Stored data
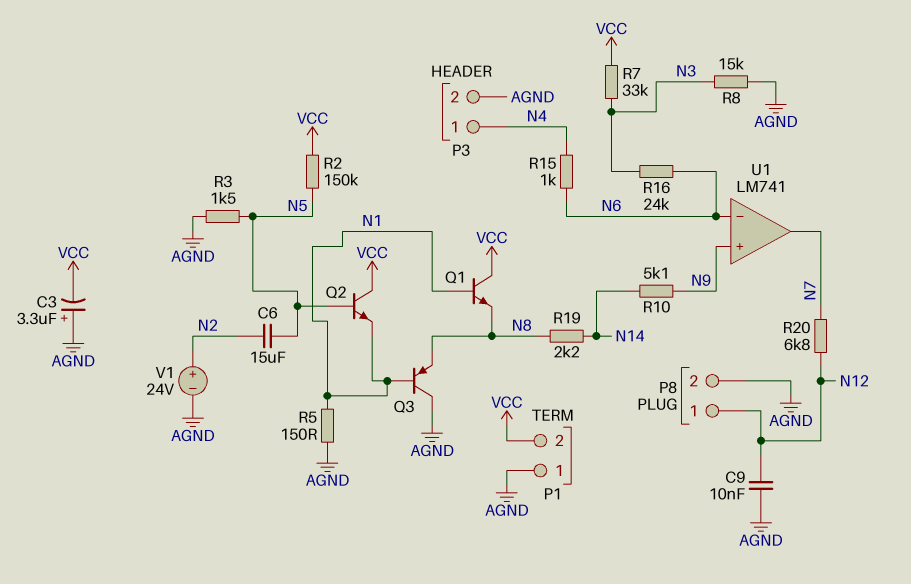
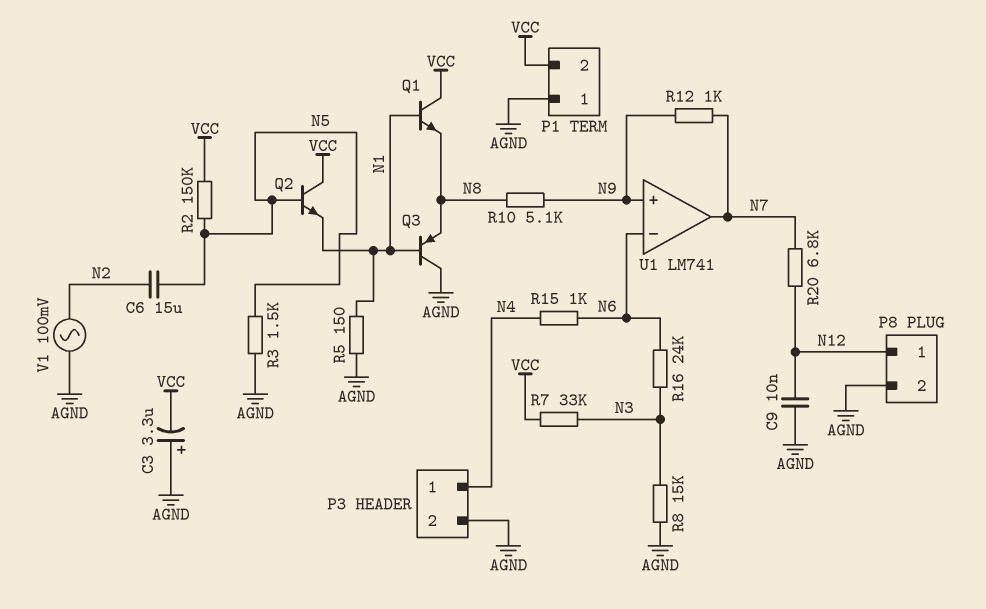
R10: 5.1k (N9, N14) -> 5.1k (N8, N9)
R12: none -> 1k (N7, N9)
R19: 2.2k (N8, N14) -> none
V1: 24V (plus N2, minus AGND) -> AC 100mV (AGND, N2)

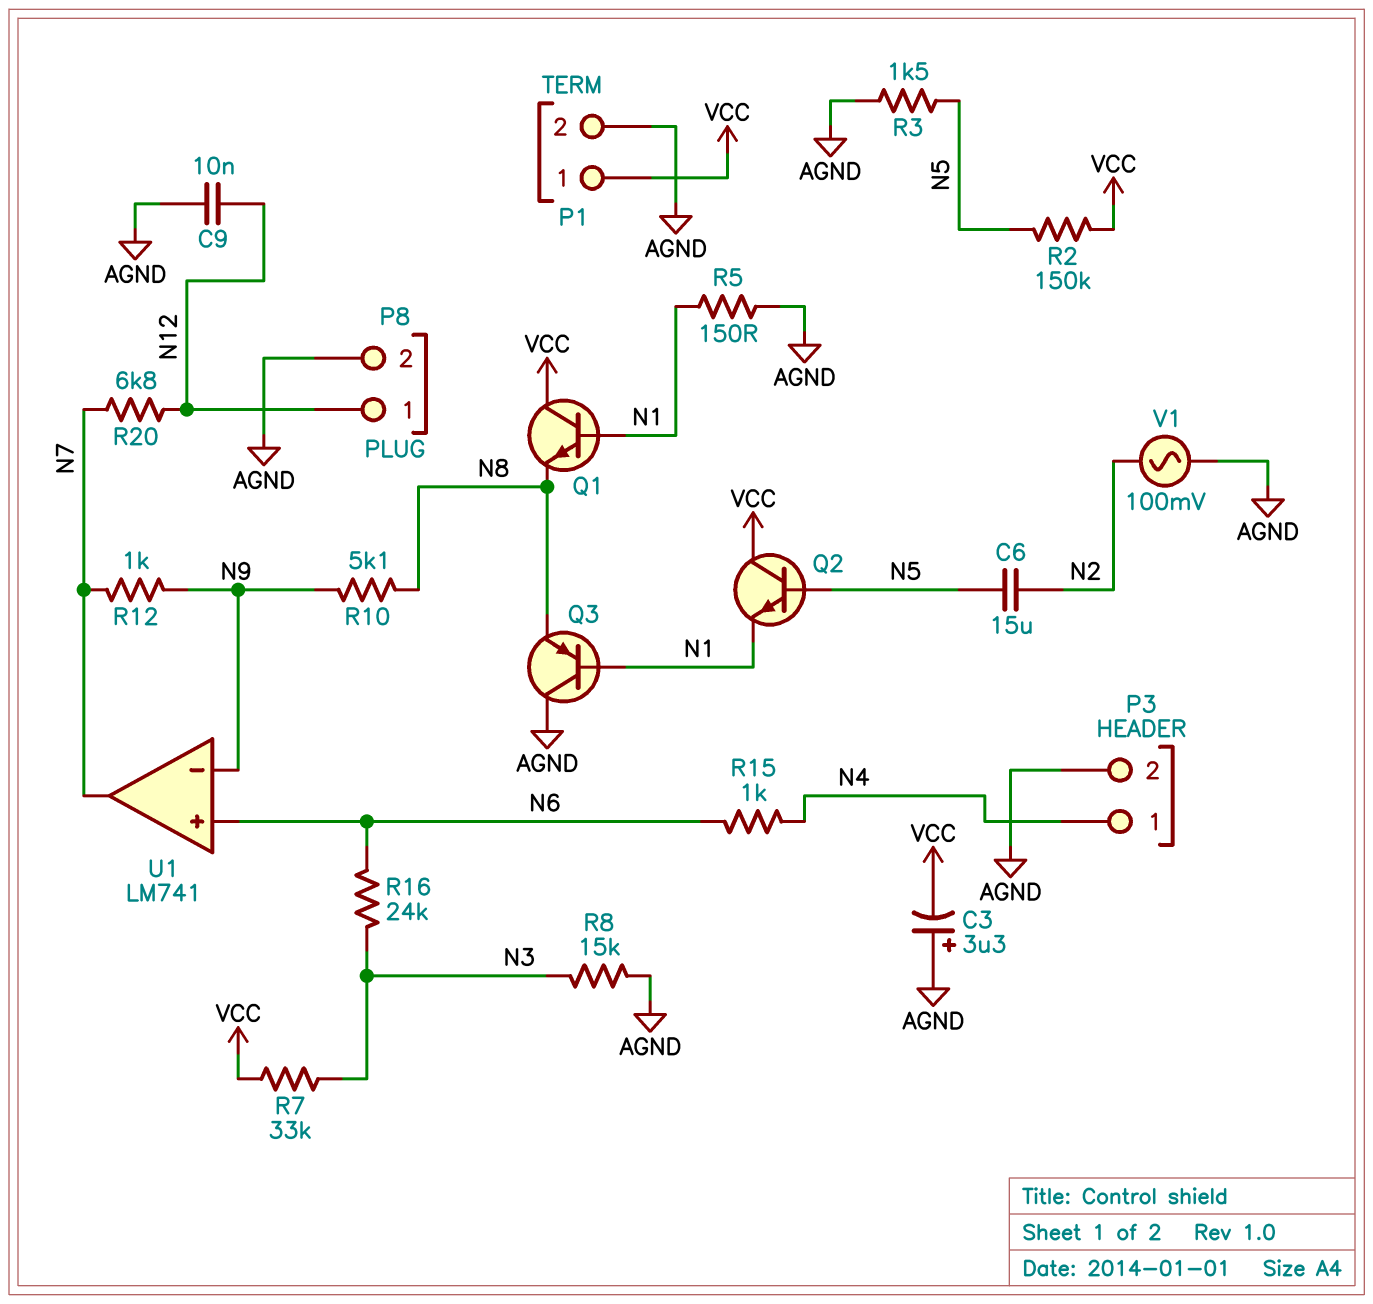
P1 pin 1: AGND -> VCC
P1 pin 2: VCC -> AGND
U1 pin in+: N9 -> N6
U1 pin in-: N6 -> N9

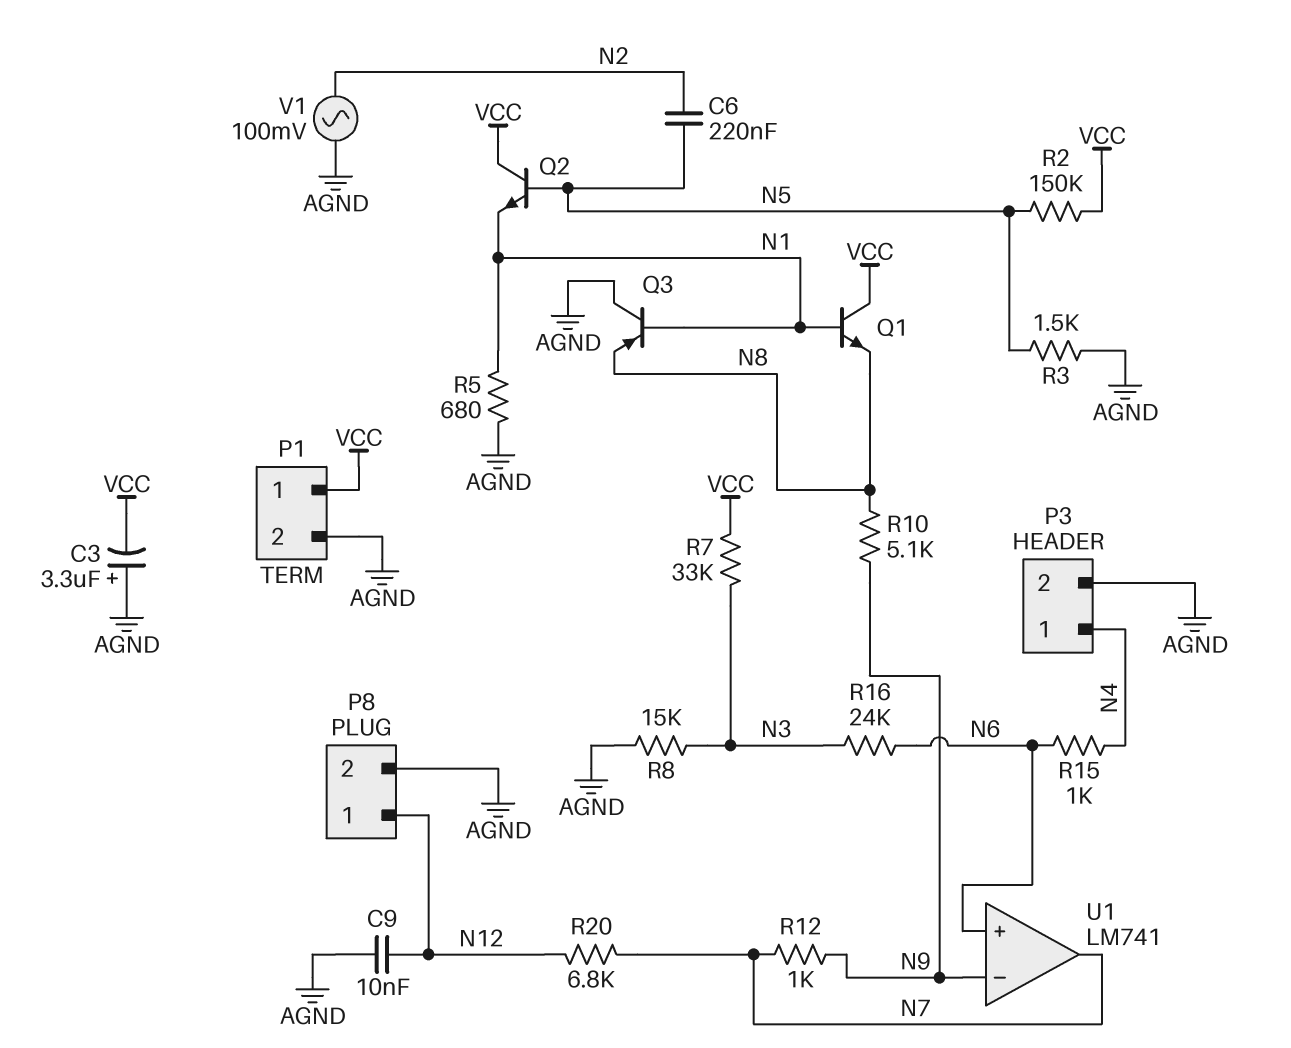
C6: 15uF (N2, N5) -> 220nF (N2, N5)
R5: 150 (AGND, N1) -> 680 (AGND, N1)

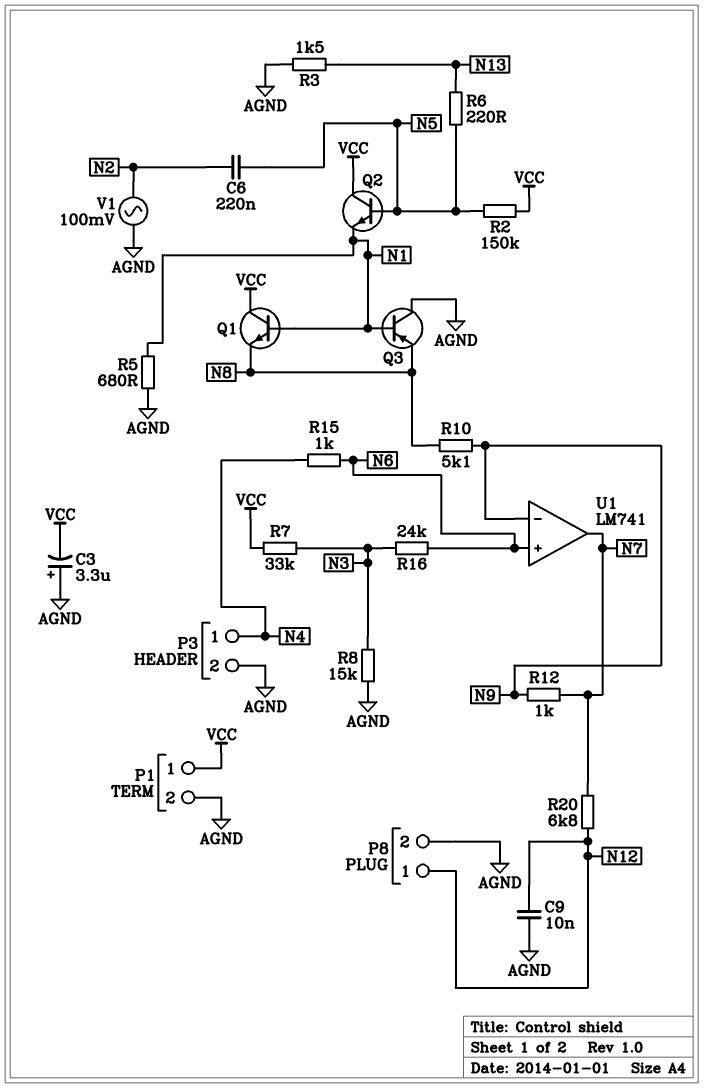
R3: 1.5k (AGND, N5) -> 1.5k (AGND, N13)
R6: none -> 220 (N5, N13)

*Your task*
All lines above that include the word "none" should be located and copied.

*Solution to this exercise*
R12: none -> 1k (N7, N9)
R19: 2.2k (N8, N14) -> none
R6: none -> 220 (N5, N13)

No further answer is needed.